▶ TASK TO CARRY OUT
Please give again, exactly and only, the stretch of lines from the one containing "turquoise getufan (no. 1 from left)" to the end of the entries below.

▶ Before-and-after object lists

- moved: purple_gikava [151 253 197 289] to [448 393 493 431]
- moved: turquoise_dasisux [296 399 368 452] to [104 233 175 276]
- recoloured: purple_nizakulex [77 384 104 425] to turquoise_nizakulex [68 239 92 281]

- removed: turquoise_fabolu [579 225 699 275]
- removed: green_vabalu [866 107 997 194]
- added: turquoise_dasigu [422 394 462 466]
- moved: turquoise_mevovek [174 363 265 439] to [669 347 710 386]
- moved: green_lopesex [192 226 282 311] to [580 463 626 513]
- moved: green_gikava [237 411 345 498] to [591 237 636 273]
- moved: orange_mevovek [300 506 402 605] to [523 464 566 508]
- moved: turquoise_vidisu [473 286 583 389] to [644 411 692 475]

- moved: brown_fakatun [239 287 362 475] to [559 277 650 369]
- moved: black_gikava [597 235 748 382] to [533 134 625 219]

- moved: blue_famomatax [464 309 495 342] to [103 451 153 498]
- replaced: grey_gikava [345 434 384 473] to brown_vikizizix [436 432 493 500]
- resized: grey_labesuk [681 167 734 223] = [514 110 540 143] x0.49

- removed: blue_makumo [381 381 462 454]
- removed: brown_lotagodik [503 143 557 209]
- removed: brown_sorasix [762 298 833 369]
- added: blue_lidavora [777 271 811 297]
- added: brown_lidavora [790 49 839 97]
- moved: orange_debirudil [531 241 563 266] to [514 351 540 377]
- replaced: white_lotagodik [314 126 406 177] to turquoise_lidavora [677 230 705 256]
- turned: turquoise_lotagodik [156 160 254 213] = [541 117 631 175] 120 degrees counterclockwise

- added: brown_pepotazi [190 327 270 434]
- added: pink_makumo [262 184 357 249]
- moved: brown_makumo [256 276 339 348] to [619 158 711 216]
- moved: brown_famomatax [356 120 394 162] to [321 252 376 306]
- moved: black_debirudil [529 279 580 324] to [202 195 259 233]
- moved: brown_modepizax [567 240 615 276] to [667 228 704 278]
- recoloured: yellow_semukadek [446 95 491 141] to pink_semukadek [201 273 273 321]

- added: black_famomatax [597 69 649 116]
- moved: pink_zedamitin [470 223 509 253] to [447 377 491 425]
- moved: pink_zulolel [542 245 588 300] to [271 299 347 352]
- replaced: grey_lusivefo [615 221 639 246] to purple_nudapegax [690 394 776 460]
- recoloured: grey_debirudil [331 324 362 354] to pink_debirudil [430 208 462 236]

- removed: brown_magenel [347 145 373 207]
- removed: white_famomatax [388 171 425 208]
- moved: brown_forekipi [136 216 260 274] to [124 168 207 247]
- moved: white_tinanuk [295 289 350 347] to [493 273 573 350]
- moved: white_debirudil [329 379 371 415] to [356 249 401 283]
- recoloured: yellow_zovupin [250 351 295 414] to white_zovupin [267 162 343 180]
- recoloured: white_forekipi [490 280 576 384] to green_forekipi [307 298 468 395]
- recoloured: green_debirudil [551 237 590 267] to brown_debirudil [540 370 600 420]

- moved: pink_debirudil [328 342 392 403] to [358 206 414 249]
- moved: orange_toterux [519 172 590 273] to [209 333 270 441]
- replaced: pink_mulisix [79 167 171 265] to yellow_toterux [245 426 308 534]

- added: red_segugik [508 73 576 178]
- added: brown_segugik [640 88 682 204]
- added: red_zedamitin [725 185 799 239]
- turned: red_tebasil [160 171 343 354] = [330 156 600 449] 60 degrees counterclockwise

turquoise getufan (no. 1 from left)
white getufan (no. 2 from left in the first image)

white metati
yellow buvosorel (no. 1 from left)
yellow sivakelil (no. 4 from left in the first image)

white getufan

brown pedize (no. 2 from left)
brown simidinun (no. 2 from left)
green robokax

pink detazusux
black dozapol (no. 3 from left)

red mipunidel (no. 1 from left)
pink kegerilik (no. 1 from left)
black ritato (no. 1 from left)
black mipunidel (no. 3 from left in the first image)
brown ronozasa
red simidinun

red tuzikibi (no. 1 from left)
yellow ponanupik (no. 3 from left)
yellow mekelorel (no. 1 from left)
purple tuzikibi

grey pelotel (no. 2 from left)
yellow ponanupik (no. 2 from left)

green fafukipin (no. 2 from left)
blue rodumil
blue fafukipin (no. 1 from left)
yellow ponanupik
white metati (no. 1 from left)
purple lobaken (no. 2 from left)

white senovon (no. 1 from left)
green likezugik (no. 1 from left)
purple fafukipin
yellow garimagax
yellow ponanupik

▶ TASK ANSWER
turquoise getufan (no. 1 from left)
white getufan (no. 2 from left in the first image)

white metati
yellow buvosorel (no. 1 from left)
yellow sivakelil (no. 4 from left in the first image)

white getufan

brown pedize (no. 2 from left)
brown simidinun (no. 2 from left)
green robokax

pink detazusux
black dozapol (no. 3 from left)

red mipunidel (no. 1 from left)
pink kegerilik (no. 1 from left)
black ritato (no. 1 from left)
black mipunidel (no. 3 from left in the first image)
brown ronozasa
red simidinun

red tuzikibi (no. 1 from left)
yellow ponanupik (no. 3 from left)
yellow mekelorel (no. 1 from left)
purple tuzikibi

grey pelotel (no. 2 from left)
yellow ponanupik (no. 2 from left)

green fafukipin (no. 2 from left)
blue rodumil
blue fafukipin (no. 1 from left)
yellow ponanupik
white metati (no. 1 from left)
purple lobaken (no. 2 from left)

white senovon (no. 1 from left)
green likezugik (no. 1 from left)
purple fafukipin
yellow garimagax
yellow ponanupik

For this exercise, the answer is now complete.